* Task to carry out:
Begin at the top of the listing below. Write each line out exactly, ending with the line that holds "155, 491, 211".

* Dataset records:

<<<<

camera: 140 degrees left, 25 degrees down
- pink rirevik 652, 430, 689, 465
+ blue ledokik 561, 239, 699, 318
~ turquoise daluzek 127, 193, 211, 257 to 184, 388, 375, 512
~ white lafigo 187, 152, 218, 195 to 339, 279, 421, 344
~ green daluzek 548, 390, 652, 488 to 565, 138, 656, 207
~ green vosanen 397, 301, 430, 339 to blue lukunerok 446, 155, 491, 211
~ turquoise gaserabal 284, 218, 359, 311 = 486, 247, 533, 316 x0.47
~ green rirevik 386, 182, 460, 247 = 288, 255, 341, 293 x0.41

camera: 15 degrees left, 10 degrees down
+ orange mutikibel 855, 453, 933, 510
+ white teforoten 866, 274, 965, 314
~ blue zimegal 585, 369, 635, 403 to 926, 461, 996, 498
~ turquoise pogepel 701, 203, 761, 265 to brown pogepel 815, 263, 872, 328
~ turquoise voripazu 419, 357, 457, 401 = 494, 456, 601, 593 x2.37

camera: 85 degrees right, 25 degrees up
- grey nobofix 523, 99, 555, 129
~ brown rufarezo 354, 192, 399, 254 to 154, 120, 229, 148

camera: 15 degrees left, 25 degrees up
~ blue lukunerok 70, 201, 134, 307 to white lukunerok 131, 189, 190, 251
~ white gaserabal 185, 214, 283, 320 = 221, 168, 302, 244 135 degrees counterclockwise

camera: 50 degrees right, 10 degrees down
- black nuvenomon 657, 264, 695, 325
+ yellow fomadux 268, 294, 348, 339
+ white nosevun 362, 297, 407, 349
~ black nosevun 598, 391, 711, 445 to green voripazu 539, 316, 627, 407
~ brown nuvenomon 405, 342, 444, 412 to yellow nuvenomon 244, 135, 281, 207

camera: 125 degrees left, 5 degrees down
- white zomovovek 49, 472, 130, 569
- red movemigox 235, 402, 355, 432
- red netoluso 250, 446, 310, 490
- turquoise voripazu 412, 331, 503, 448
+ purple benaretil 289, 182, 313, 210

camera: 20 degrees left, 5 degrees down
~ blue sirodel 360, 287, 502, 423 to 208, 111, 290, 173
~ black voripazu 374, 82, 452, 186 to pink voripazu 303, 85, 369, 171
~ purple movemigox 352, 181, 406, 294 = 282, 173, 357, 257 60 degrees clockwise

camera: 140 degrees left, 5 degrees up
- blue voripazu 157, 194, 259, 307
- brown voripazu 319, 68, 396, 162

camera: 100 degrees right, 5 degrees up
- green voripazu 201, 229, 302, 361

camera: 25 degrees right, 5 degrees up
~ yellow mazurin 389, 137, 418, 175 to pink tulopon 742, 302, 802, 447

>>>>

* Solution to this problem:
camera: 140 degrees left, 25 degrees down
- pink rirevik 652, 430, 689, 465
+ blue ledokik 561, 239, 699, 318
~ turquoise daluzek 127, 193, 211, 257 to 184, 388, 375, 512
~ white lafigo 187, 152, 218, 195 to 339, 279, 421, 344
~ green daluzek 548, 390, 652, 488 to 565, 138, 656, 207
~ green vosanen 397, 301, 430, 339 to blue lukunerok 446, 155, 491, 211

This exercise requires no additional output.